» Data to process:
<<<<

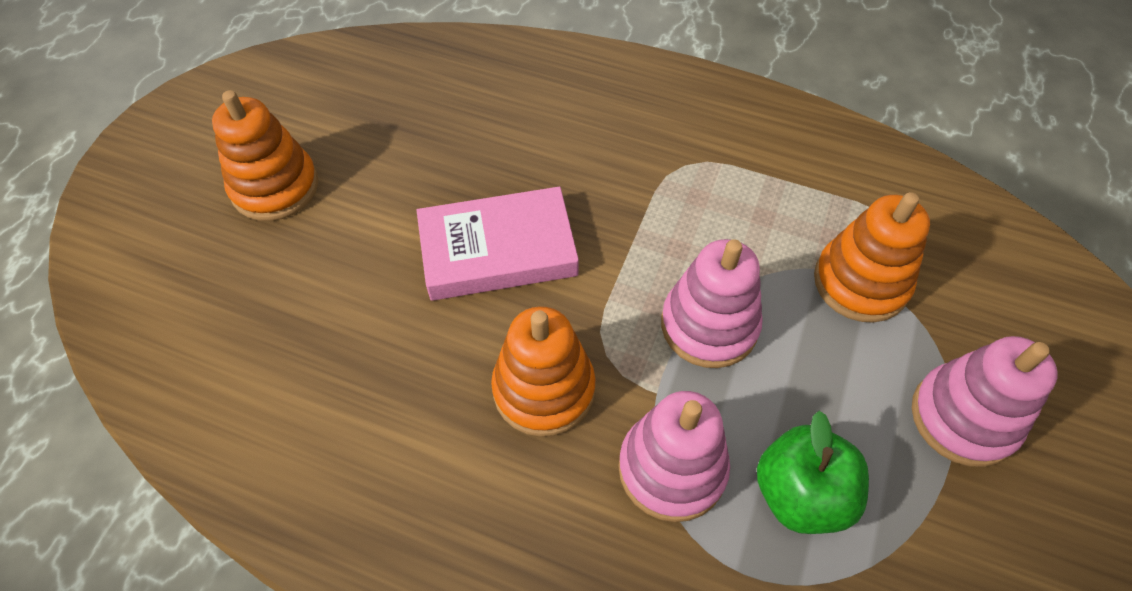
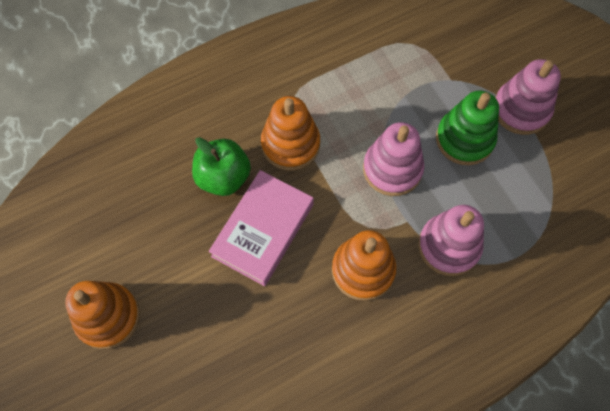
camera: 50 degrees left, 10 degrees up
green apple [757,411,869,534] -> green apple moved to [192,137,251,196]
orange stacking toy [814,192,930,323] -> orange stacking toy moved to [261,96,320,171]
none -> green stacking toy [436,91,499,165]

>>>>
<<<<

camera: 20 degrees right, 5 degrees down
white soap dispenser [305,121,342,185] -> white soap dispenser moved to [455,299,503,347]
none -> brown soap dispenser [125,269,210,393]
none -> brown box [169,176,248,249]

>>>>

» Problem to work on: An exact copy of the lines above, from the one containing "green apple [757,411,869,534]" down to the one containing "none -> green stacking toy [436,91,499,165]" and including both, is the whole answer; retype it and nothing else.

» Task response:
green apple [757,411,869,534] -> green apple moved to [192,137,251,196]
orange stacking toy [814,192,930,323] -> orange stacking toy moved to [261,96,320,171]
none -> green stacking toy [436,91,499,165]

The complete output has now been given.